▸ What is expected:
Transcribe every line of the material below exactly, leaving out the pictures.

** Data to examine follows **

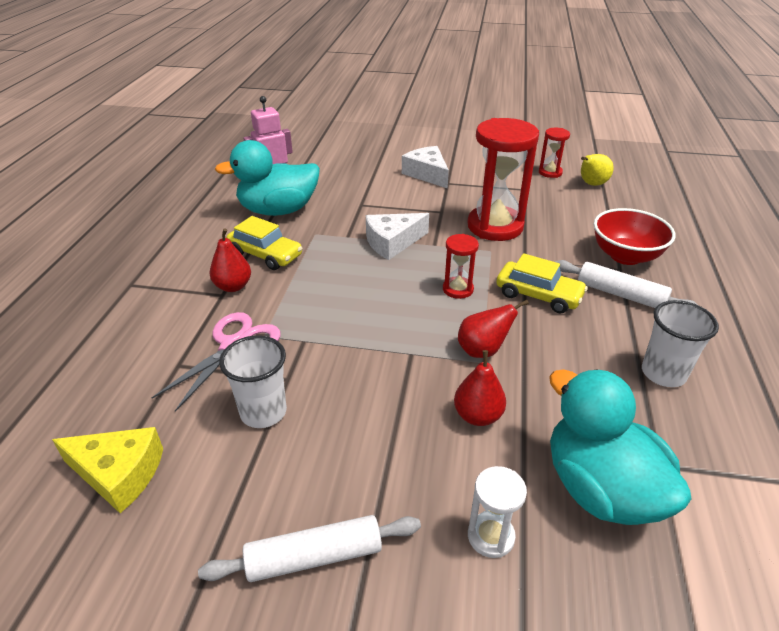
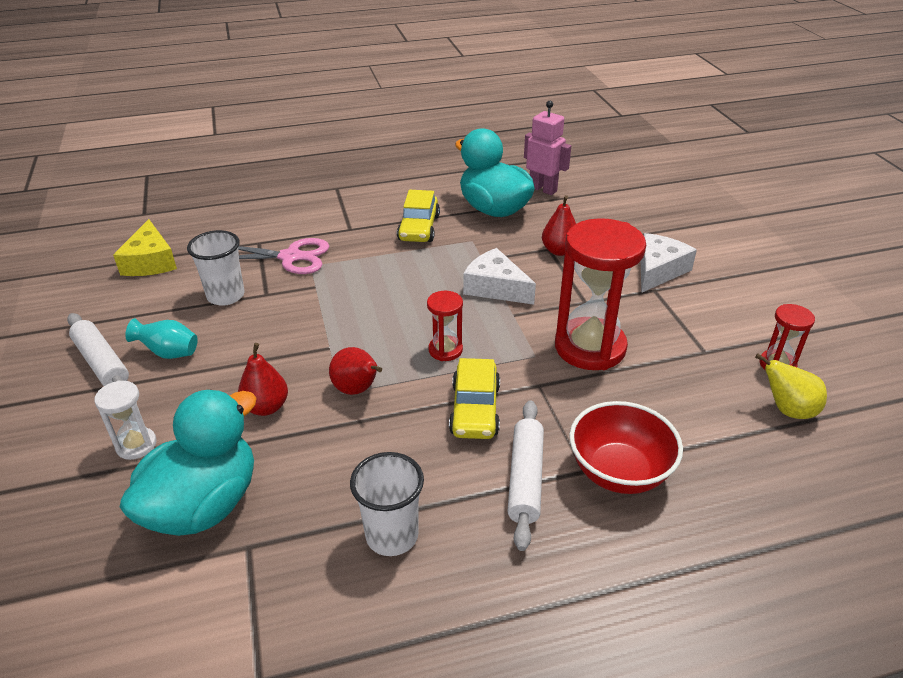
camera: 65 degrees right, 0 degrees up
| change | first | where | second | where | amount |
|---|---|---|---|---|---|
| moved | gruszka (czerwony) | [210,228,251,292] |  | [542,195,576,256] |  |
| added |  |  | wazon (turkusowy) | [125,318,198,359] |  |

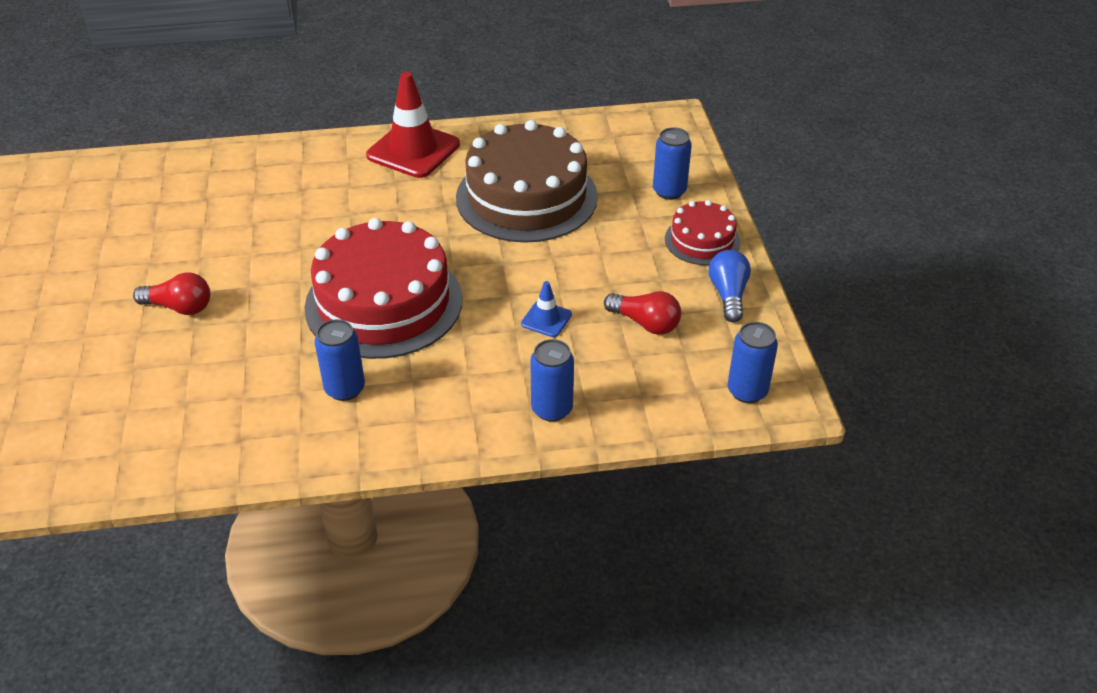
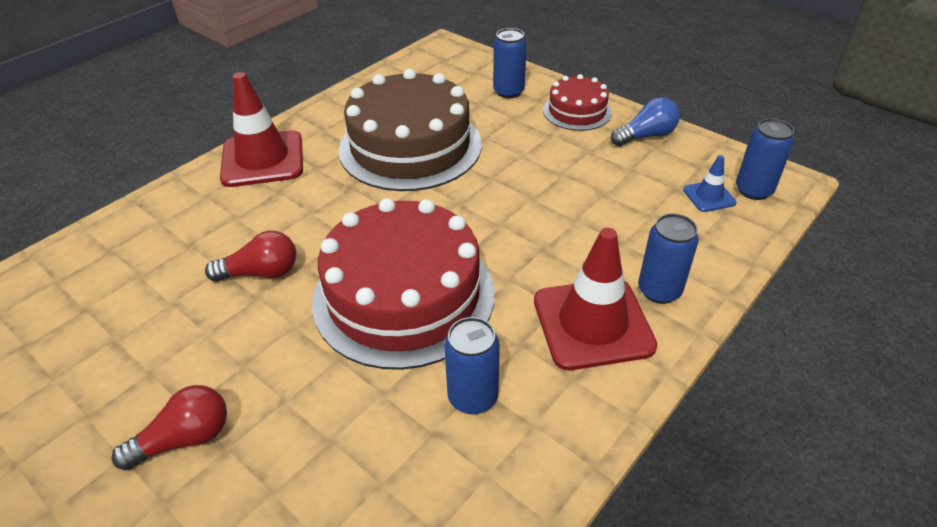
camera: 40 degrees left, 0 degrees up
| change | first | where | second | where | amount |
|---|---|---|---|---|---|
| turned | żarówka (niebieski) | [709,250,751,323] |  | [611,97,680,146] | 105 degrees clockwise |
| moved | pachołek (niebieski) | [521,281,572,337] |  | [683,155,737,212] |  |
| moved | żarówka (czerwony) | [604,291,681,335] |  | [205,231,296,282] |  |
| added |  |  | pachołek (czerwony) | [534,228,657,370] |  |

** End of Data to examine **

▸ Task result:
camera: 65 degrees right, 0 degrees up
| change | first | where | second | where | amount |
|---|---|---|---|---|---|
| moved | gruszka (czerwony) | [210,228,251,292] |  | [542,195,576,256] |  |
| added |  |  | wazon (turkusowy) | [125,318,198,359] |  |

camera: 40 degrees left, 0 degrees up
| change | first | where | second | where | amount |
|---|---|---|---|---|---|
| turned | żarówka (niebieski) | [709,250,751,323] |  | [611,97,680,146] | 105 degrees clockwise |
| moved | pachołek (niebieski) | [521,281,572,337] |  | [683,155,737,212] |  |
| moved | żarówka (czerwony) | [604,291,681,335] |  | [205,231,296,282] |  |
| added |  |  | pachołek (czerwony) | [534,228,657,370] |  |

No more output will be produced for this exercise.